[Collection entries]
╔══
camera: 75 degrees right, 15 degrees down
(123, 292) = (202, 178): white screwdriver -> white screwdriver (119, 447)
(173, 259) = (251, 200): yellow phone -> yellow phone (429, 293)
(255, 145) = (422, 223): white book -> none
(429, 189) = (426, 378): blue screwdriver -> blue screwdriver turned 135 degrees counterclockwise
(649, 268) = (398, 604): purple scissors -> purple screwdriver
╚══
╔══
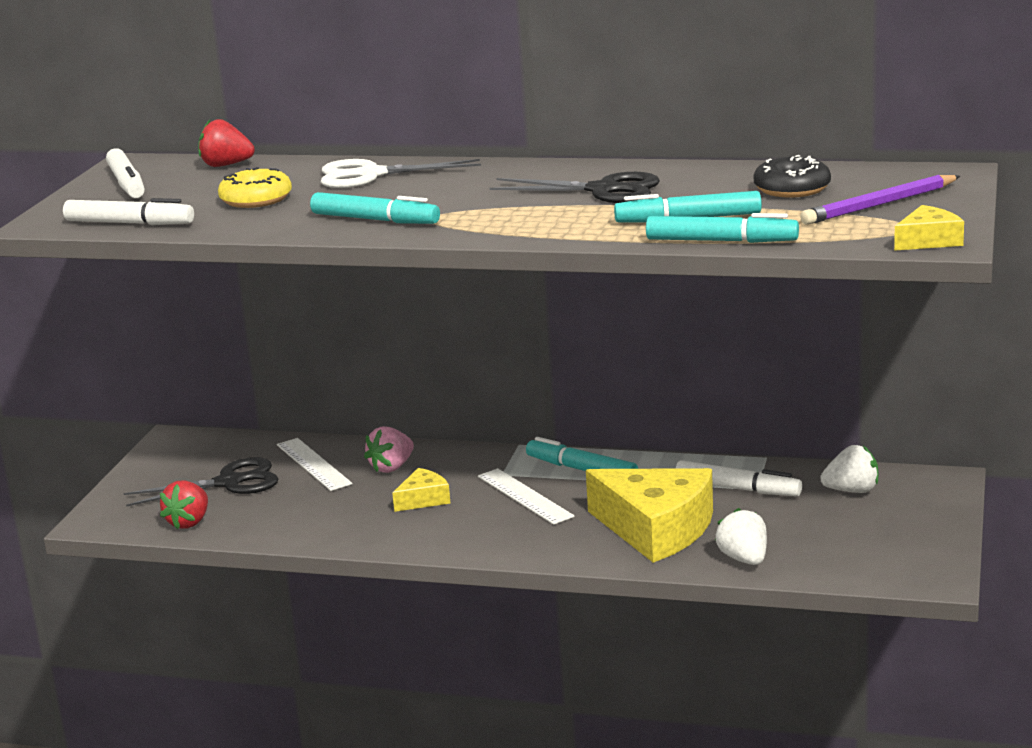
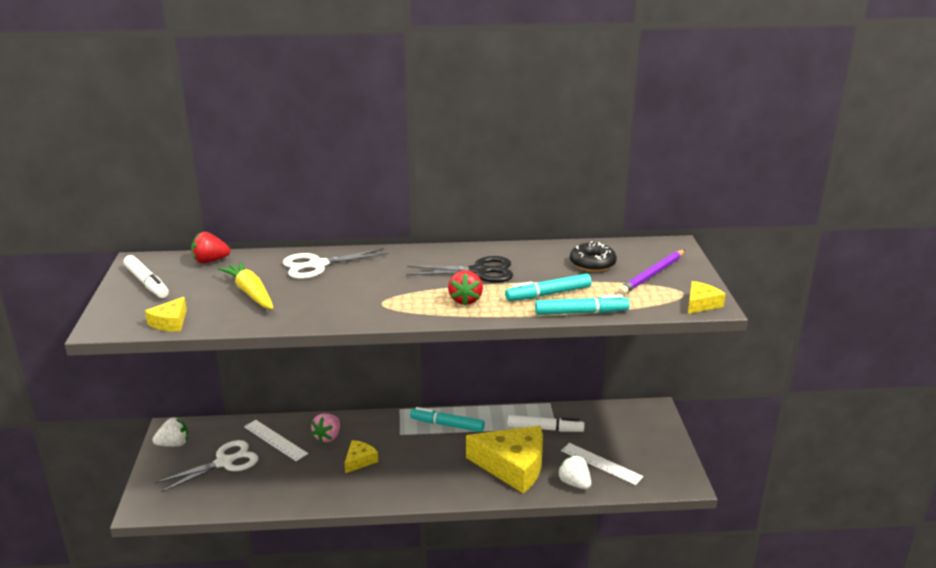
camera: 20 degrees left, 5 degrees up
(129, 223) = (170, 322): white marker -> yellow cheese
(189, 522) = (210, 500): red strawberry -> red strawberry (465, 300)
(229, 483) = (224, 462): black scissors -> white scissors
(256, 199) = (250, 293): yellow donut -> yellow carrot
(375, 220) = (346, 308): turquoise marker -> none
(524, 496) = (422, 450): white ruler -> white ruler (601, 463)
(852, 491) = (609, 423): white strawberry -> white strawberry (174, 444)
╚══
• **Problem to solve**: Of the lines above, retype only those from the line containing "(189, 522) = (210, 500): red" through the line containing "(852, 491) = (609, 423): white", including both, exactly.

• **Written solution**:
(189, 522) = (210, 500): red strawberry -> red strawberry (465, 300)
(229, 483) = (224, 462): black scissors -> white scissors
(256, 199) = (250, 293): yellow donut -> yellow carrot
(375, 220) = (346, 308): turquoise marker -> none
(524, 496) = (422, 450): white ruler -> white ruler (601, 463)
(852, 491) = (609, 423): white strawberry -> white strawberry (174, 444)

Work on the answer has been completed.